== Segment start ==

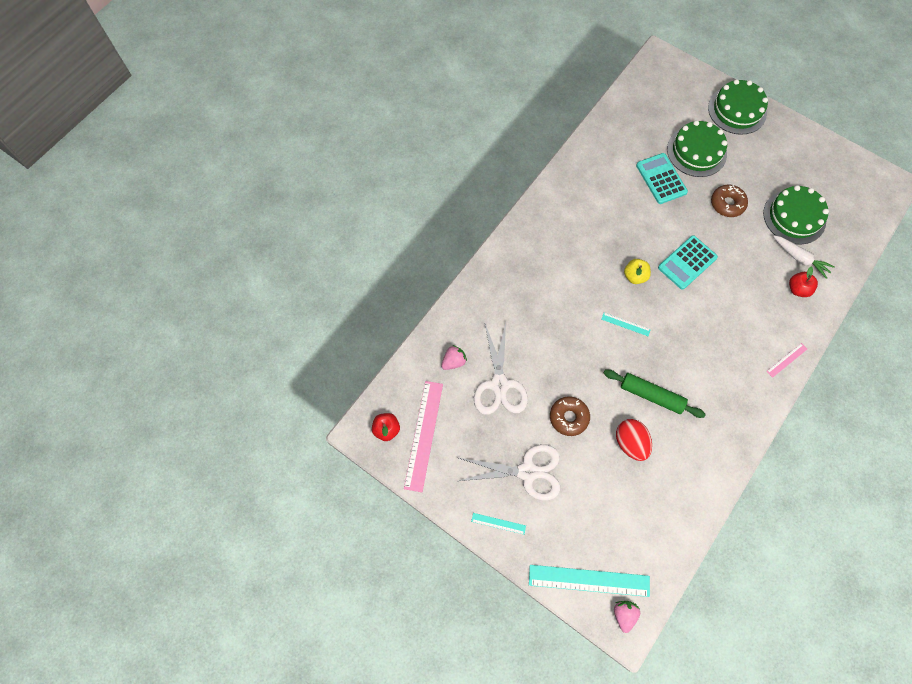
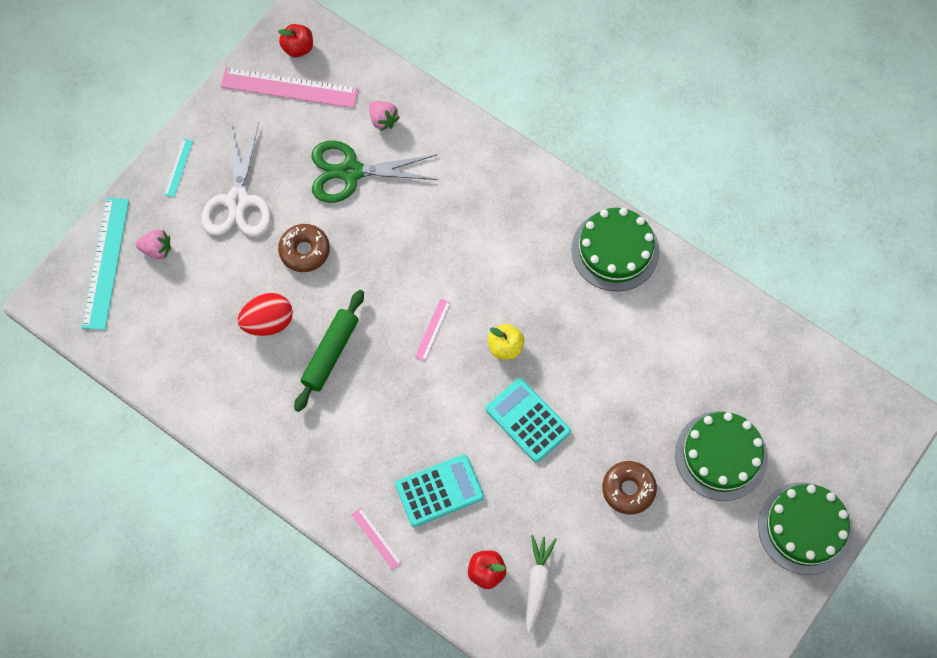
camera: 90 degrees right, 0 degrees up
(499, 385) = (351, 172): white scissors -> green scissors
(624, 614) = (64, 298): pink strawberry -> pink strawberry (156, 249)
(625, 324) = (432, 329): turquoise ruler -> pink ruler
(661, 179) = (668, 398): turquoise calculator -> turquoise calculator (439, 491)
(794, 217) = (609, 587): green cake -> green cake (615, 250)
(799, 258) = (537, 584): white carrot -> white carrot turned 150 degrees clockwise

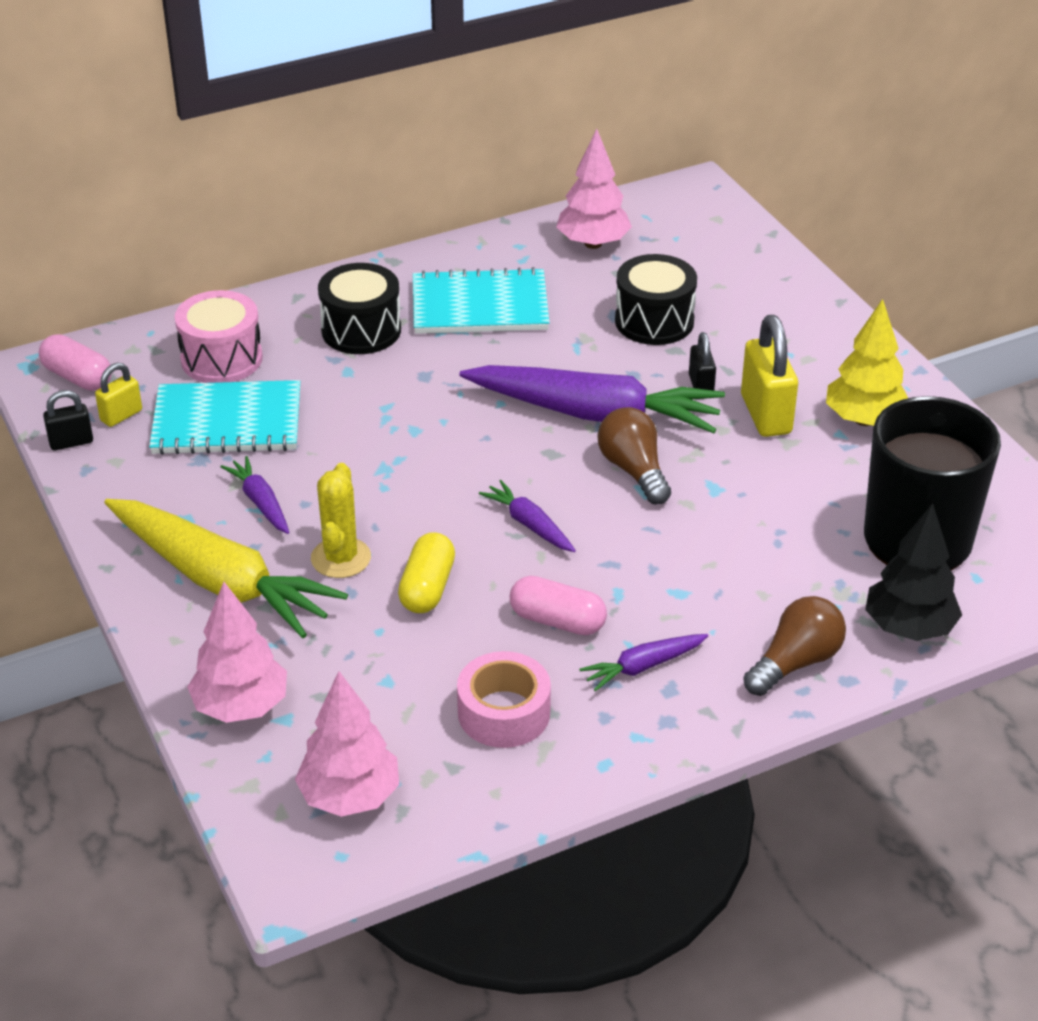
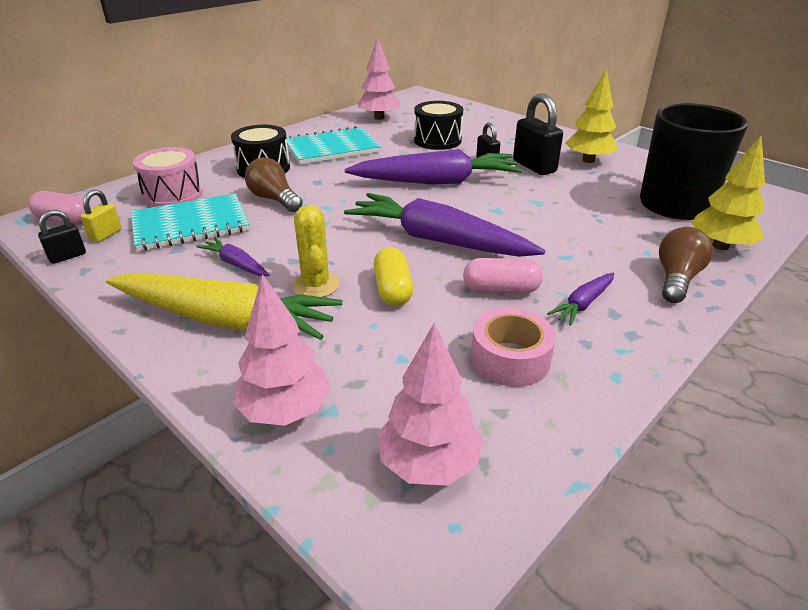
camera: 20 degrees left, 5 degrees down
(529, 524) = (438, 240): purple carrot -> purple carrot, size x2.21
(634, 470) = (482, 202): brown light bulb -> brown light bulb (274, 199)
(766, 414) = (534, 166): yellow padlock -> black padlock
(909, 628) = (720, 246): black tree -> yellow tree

== Segment end ==

Give back exactly the lines from the one that contains "(529, 524) = (438, 240): purple" to the end of the data above, both of those lines included.

(529, 524) = (438, 240): purple carrot -> purple carrot, size x2.21
(634, 470) = (482, 202): brown light bulb -> brown light bulb (274, 199)
(766, 414) = (534, 166): yellow padlock -> black padlock
(909, 628) = (720, 246): black tree -> yellow tree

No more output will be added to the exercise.